= Source material =
________

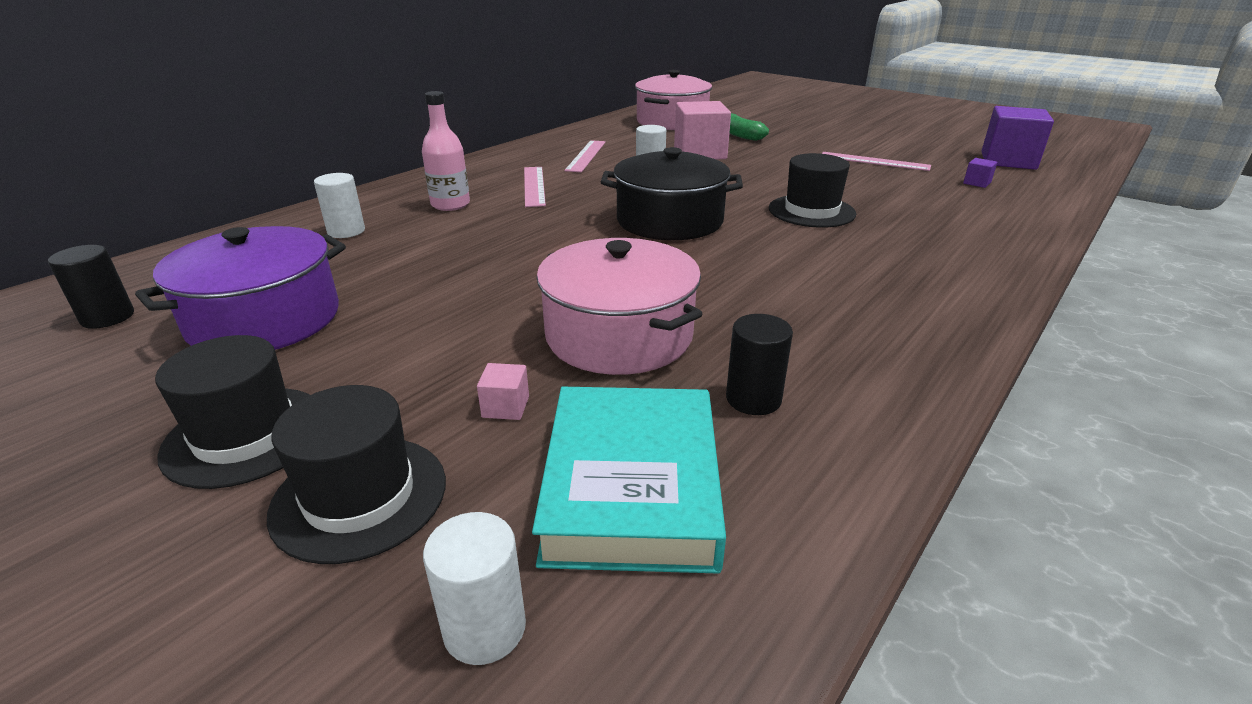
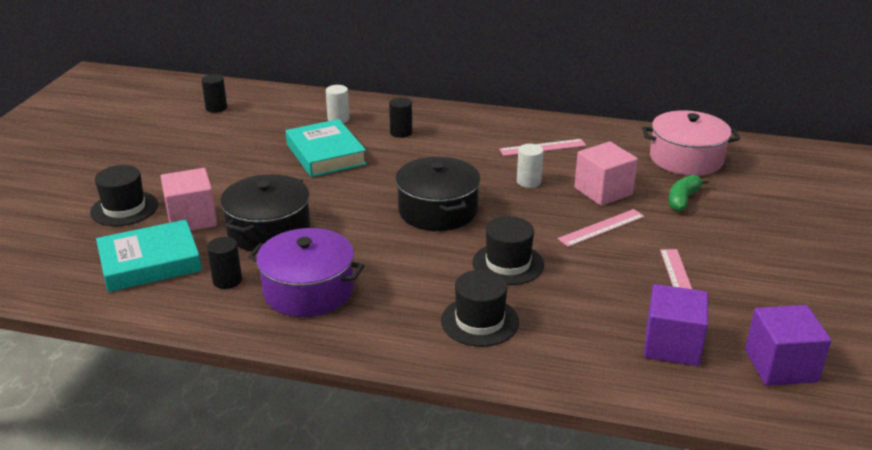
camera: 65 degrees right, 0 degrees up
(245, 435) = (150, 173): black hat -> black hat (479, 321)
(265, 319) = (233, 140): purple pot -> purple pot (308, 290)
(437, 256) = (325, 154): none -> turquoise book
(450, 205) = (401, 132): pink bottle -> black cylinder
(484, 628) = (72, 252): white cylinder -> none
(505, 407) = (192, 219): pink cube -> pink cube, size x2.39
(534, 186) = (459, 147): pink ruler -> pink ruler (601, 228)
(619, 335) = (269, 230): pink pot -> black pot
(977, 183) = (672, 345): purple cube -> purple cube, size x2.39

________

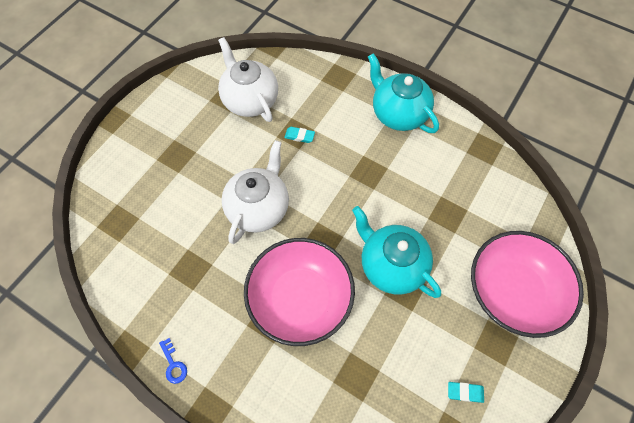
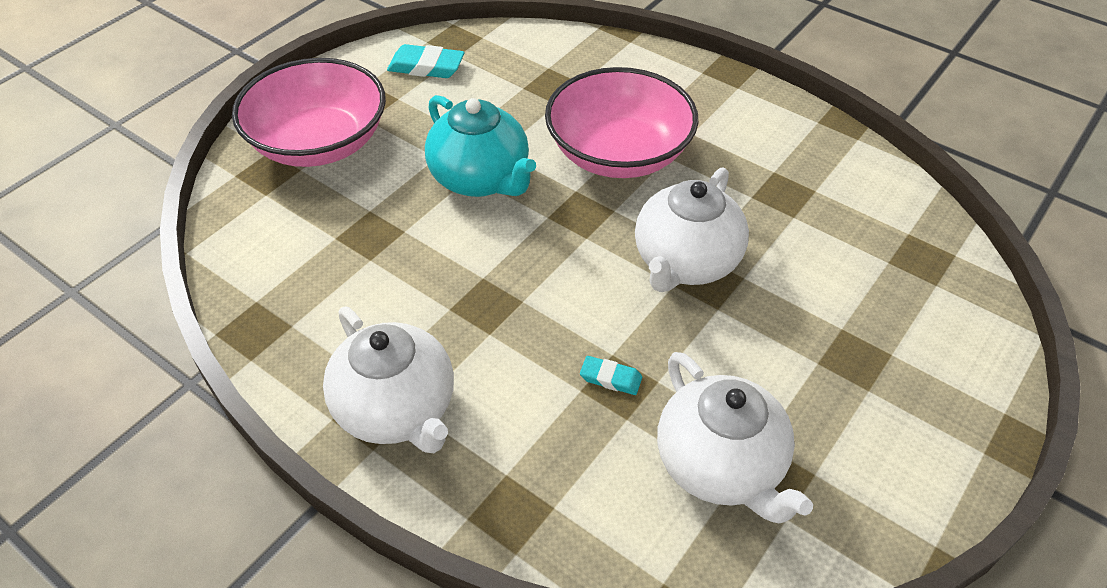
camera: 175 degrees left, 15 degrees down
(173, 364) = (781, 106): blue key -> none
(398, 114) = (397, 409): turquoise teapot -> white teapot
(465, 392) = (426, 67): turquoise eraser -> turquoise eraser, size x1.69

________

= Problem details =
Of all the entries above, repeat only the lines from the line that has "(450, 205) = (401, 132): pink" to the line that has "(977, 183) = (672, 345): purple", both lines included, exactly.

= Your solution =
(450, 205) = (401, 132): pink bottle -> black cylinder
(484, 628) = (72, 252): white cylinder -> none
(505, 407) = (192, 219): pink cube -> pink cube, size x2.39
(534, 186) = (459, 147): pink ruler -> pink ruler (601, 228)
(619, 335) = (269, 230): pink pot -> black pot
(977, 183) = (672, 345): purple cube -> purple cube, size x2.39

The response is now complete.